■ Directions ■
With the images left out, print every entry that follows exactly.

Collected data:
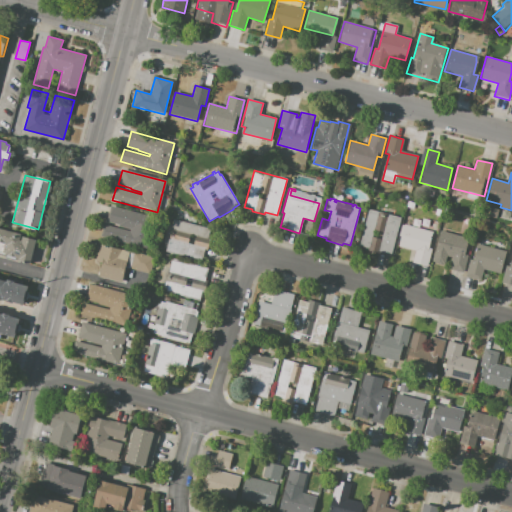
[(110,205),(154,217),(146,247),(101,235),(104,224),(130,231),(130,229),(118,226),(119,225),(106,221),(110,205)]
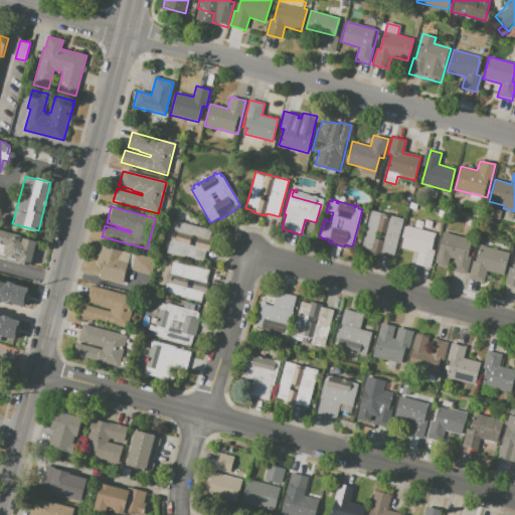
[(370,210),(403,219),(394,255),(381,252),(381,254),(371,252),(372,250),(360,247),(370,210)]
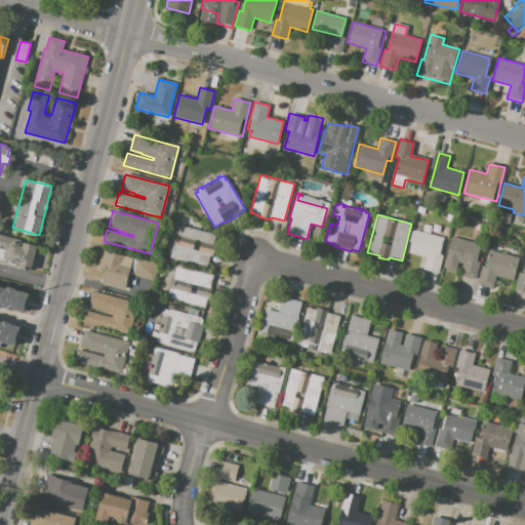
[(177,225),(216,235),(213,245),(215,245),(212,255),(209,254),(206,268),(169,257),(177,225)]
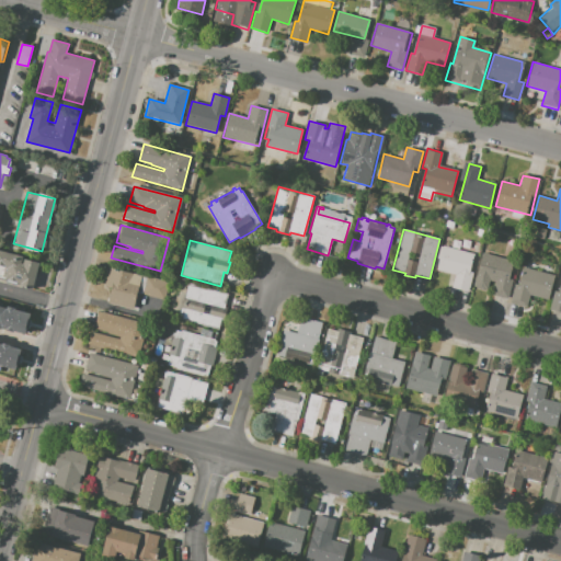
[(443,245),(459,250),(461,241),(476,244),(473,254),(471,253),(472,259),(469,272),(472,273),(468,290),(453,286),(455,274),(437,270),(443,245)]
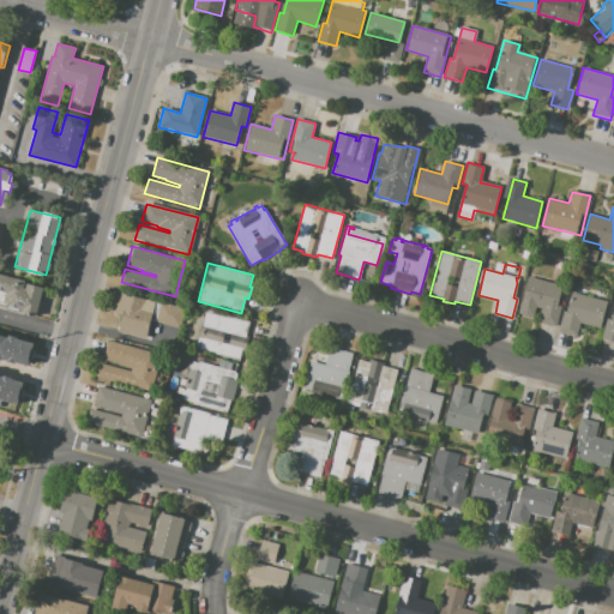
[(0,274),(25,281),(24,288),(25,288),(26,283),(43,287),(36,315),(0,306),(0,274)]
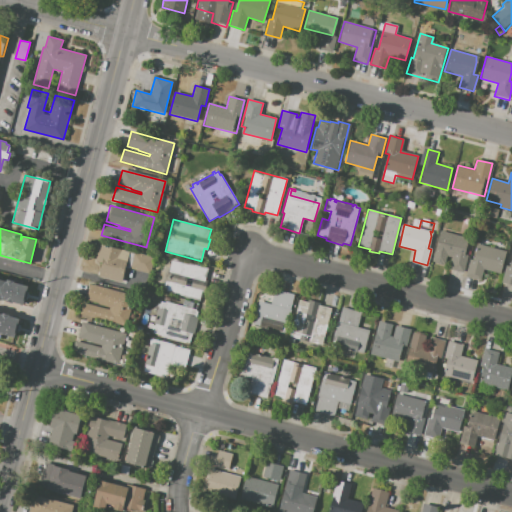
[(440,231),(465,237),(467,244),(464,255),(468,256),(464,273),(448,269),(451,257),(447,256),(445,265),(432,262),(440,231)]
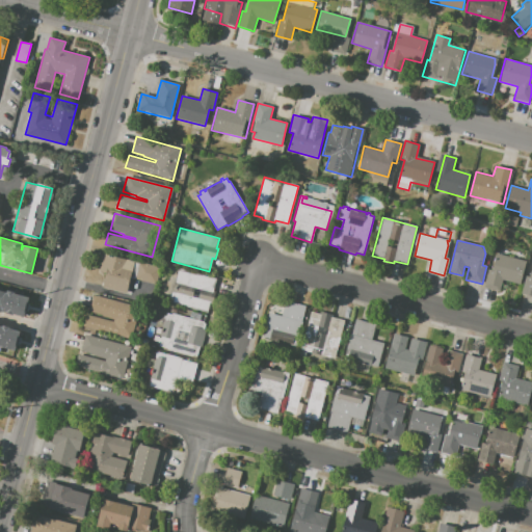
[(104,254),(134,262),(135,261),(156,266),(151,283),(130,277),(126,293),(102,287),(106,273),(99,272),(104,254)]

■ Expected output ■
[(110,205),(154,217),(146,247),(101,235),(104,224),(130,231),(130,229),(118,226),(119,225),(106,221),(110,205)]
[(370,210),(403,219),(394,255),(381,252),(381,254),(371,252),(372,250),(360,247),(370,210)]
[(177,225),(216,235),(213,245),(215,245),(212,255),(209,254),(206,268),(169,257),(177,225)]
[(443,245),(459,250),(461,241),(476,244),(473,254),(471,253),(472,259),(469,272),(472,273),(468,290),(453,286),(455,274),(437,270),(443,245)]
[(0,274),(25,281),(24,288),(25,288),(26,283),(43,287),(36,315),(0,306),(0,274)]
[(440,231),(465,237),(467,244),(464,255),(468,256),(464,273),(448,269),(451,257),(447,256),(445,265),(432,262),(440,231)]
[(104,254),(134,262),(135,261),(156,266),(151,283),(130,277),(126,293),(102,287),(106,273),(99,272),(104,254)]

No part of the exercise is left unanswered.